__Data items__
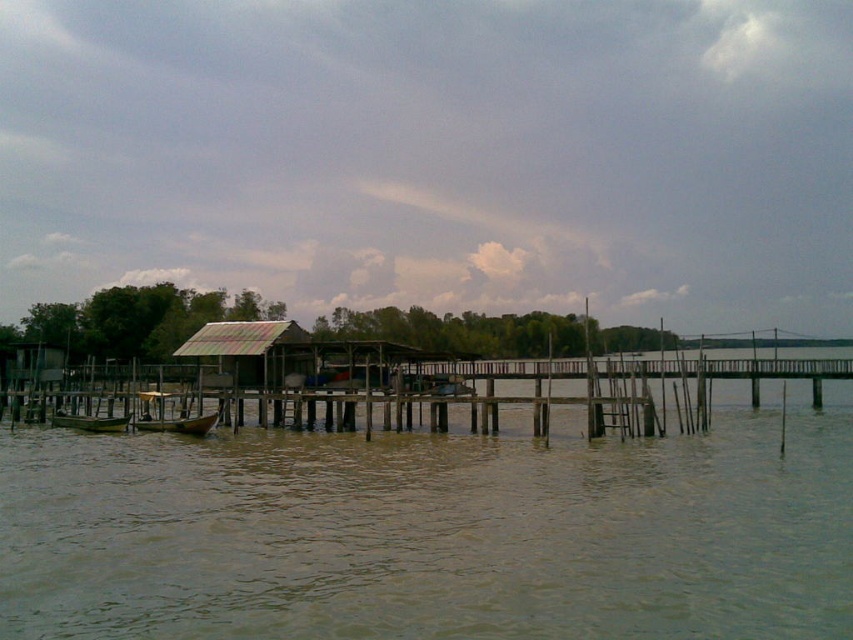
You are standing on the riverside and want to board the wooden boat at center and the green matte boat at lower left. Which boat is closer to the shore?

The wooden boat at center is closer to the shore because it is in front of the green matte boat at lower left, meaning it is positioned between the shore and the other boat.

You are a visitor standing on the riverside and want to take a photo of both the rusty corrugated metal hut at center and the wooden boat at center. Which object should you focus on first if you want to include both in your frame without moving the camera?

The rusty corrugated metal hut at center has a larger size compared to the wooden boat at center, so you should focus on the larger object first to ensure both fit in the frame.

You are a fisherman who needs to board the wooden boat at center. The rusty corrugated metal hut at center is in your way. Can you pass underneath it to reach the boat?

The rusty corrugated metal hut at center is located above the wooden boat at center, so you can pass underneath it to reach the boat.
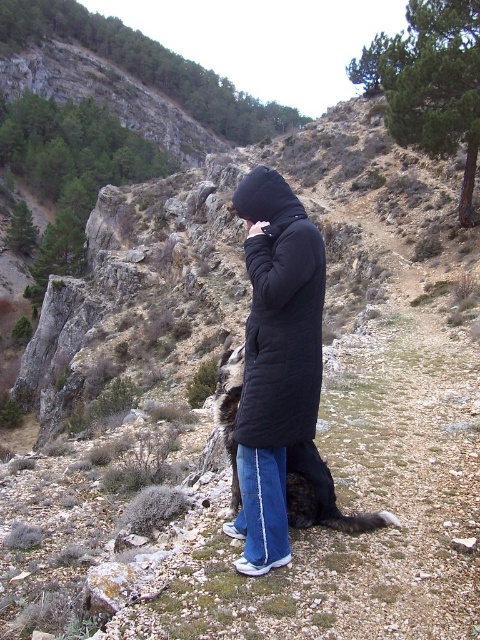
Who is lower down, black puffy coat at center or dark brown fur at center?

Positioned lower is dark brown fur at center.

Can you confirm if black puffy coat at center is positioned below dark brown fur at center?

No.

Which is in front, point (298, 392) or point (314, 522)?

Point (298, 392) is in front.

Locate an element on the screen. This screenshot has height=640, width=480. black puffy coat at center is located at coordinates (279, 314).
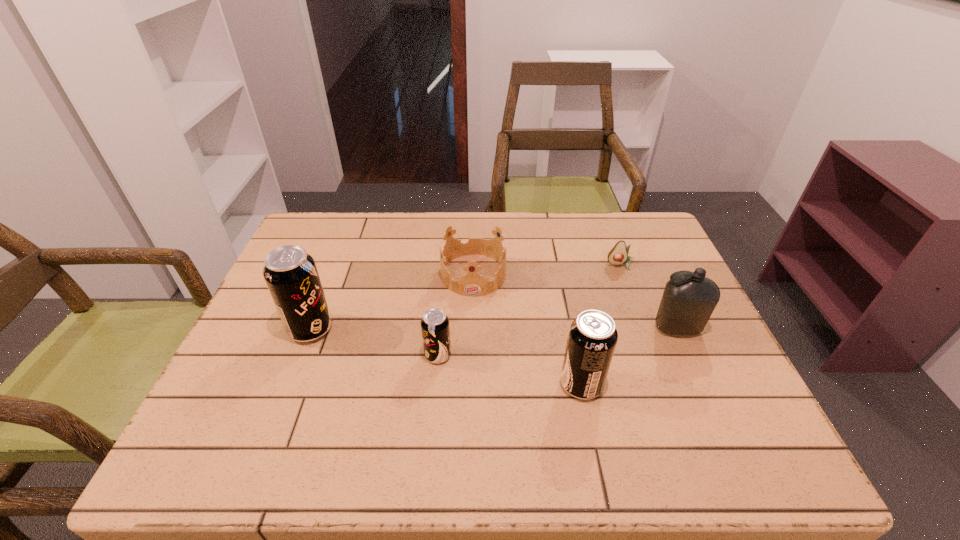
Where is `blank space at the left edge`? The width and height of the screenshot is (960, 540). blank space at the left edge is located at coordinates (262, 310).

In the image, there is a desktop. Where is `free region at the right edge`? free region at the right edge is located at coordinates (693, 384).

I want to click on free space at the near left corner, so click(x=236, y=394).

The width and height of the screenshot is (960, 540). In the image, there is a desktop. Identify the location of free space at the far right corner. (665, 240).

I want to click on unoccupied position between the shortest object and the leftmost object, so click(466, 297).

Find the location of a particular element. empty space that is in between the shortest soda can and the tiara is located at coordinates 456,314.

What are the coordinates of `vacant point located between the nearest soda can and the tiara` in the screenshot? It's located at (527, 329).

Identify the location of free space between the second soda can from left to right and the shortest object. The image size is (960, 540). (529, 310).

You are a GUI agent. You are given a task and a screenshot of the screen. Output one action in this format:
    pyautogui.click(x=<x>, y=<y>)
    Task: Click on the free space between the third object from right to left and the bottle
    The height and width of the screenshot is (540, 960).
    Given the screenshot: What is the action you would take?
    pyautogui.click(x=629, y=356)

Identify the location of free area in between the bottle and the second soda can from left to right. (558, 341).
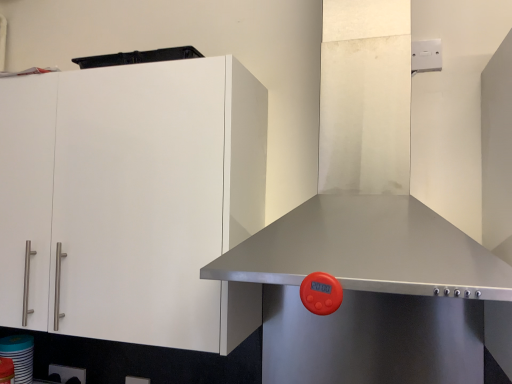
Question: Does stainless steel exhaust hood at center have a larger size compared to white matte cabinet at left?

Choices:
 (A) no
 (B) yes

Answer: (B)

Question: Can you see stainless steel exhaust hood at center touching white matte cabinet at left?

Choices:
 (A) yes
 (B) no

Answer: (B)

Question: Is stainless steel exhaust hood at center not within white matte cabinet at left?

Choices:
 (A) no
 (B) yes

Answer: (B)

Question: From the image's perspective, is stainless steel exhaust hood at center over white matte cabinet at left?

Choices:
 (A) yes
 (B) no

Answer: (A)

Question: Considering the relative sizes of stainless steel exhaust hood at center and white matte cabinet at left in the image provided, is stainless steel exhaust hood at center wider than white matte cabinet at left?

Choices:
 (A) no
 (B) yes

Answer: (B)

Question: Based on their sizes in the image, would you say white matte cabinet at left is bigger or smaller than stainless steel exhaust hood at center?

Choices:
 (A) big
 (B) small

Answer: (B)

Question: Considering their positions, is white matte cabinet at left located in front of or behind stainless steel exhaust hood at center?

Choices:
 (A) behind
 (B) front

Answer: (A)

Question: From a real-world perspective, is white matte cabinet at left positioned above or below stainless steel exhaust hood at center?

Choices:
 (A) above
 (B) below

Answer: (B)

Question: Considering the positions of white matte cabinet at left and stainless steel exhaust hood at center in the image, is white matte cabinet at left wider or thinner than stainless steel exhaust hood at center?

Choices:
 (A) thin
 (B) wide

Answer: (A)

Question: Which is correct: white glossy cup at lower left is inside stainless steel exhaust hood at center, or outside of it?

Choices:
 (A) outside
 (B) inside

Answer: (A)

Question: Considering the positions of white glossy cup at lower left and stainless steel exhaust hood at center in the image, is white glossy cup at lower left wider or thinner than stainless steel exhaust hood at center?

Choices:
 (A) thin
 (B) wide

Answer: (A)

Question: Looking at the image, does white glossy cup at lower left seem bigger or smaller compared to stainless steel exhaust hood at center?

Choices:
 (A) big
 (B) small

Answer: (B)

Question: From the image's perspective, is white glossy cup at lower left above or below stainless steel exhaust hood at center?

Choices:
 (A) below
 (B) above

Answer: (A)

Question: Relative to white glossy cup at lower left, is stainless steel exhaust hood at center in front or behind?

Choices:
 (A) behind
 (B) front

Answer: (B)

Question: Looking at their shapes, would you say stainless steel exhaust hood at center is wider or thinner than white glossy cup at lower left?

Choices:
 (A) thin
 (B) wide

Answer: (B)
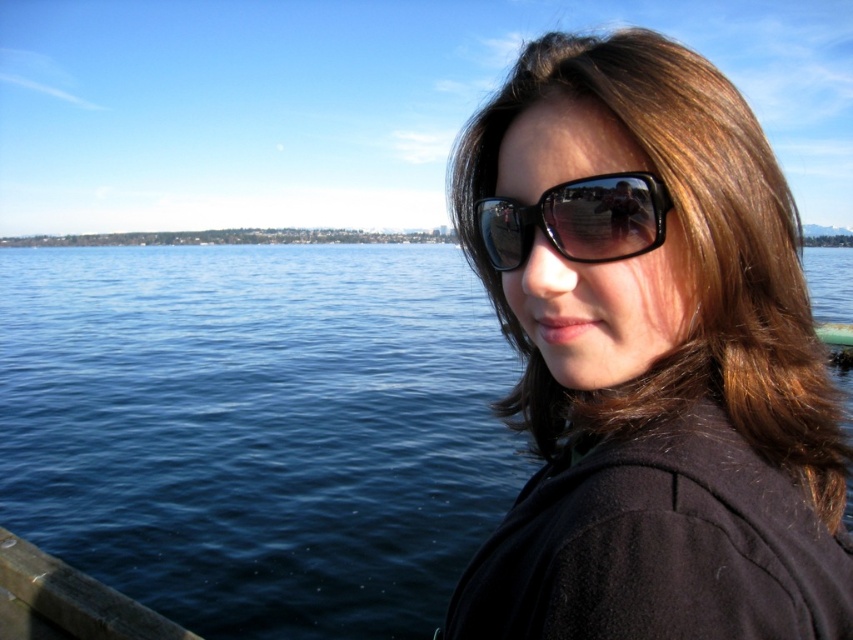
You are a photographer trying to capture a wide shot of the blue water at left and the black reflective sunglasses at center. Based on their sizes in the image, which object would appear larger in the photo?

The blue water at left appears wider than the black reflective sunglasses at center in the image, so it would look larger in the photo.

You are a photographer trying to capture the reflection of the sunglasses at right and the black reflective sunglasses at center in the water. Since the water is calm, you know reflections are clear. Which sunglasses will have their reflection closer to the bottom edge of the water surface?

The sunglasses at right is located below black reflective sunglasses at center, so its reflection will be closer to the bottom edge of the water surface.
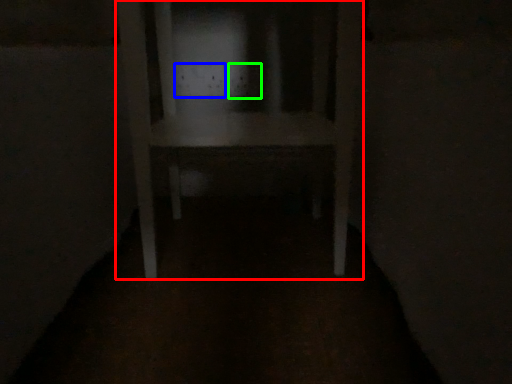
Question: Based on their relative distances, which object is nearer to furniture (highlighted by a red box)? Choose from electric outlet (highlighted by a blue box) and electric outlet (highlighted by a green box).

Choices:
 (A) electric outlet
 (B) electric outlet

Answer: (A)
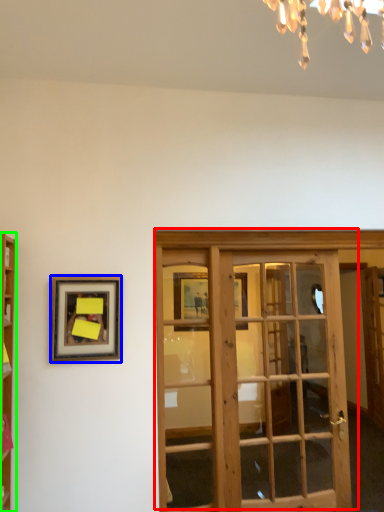
Question: Estimate the real-world distances between objects in this image. Which object is farther from door (highlighted by a red box), picture frame (highlighted by a blue box) or cabinetry (highlighted by a green box)?

Choices:
 (A) picture frame
 (B) cabinetry

Answer: (B)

__ACTION ITEM__
List every line of the data items above that contains the word "larger".

__RESPONSE__
The rusty corrugated metal hut at center has a larger size compared to the wooden boat at center, so you should focus on the larger object first to ensure both fit in the frame.
Question: Does stainless steel exhaust hood at center have a larger size compared to white matte cabinet at left?
You are a photographer trying to capture a wide shot of the blue water at left and the black reflective sunglasses at center. Based on their sizes in the image, which object would appear larger in the photo?
The blue water at left appears wider than the black reflective sunglasses at center in the image, so it would look larger in the photo.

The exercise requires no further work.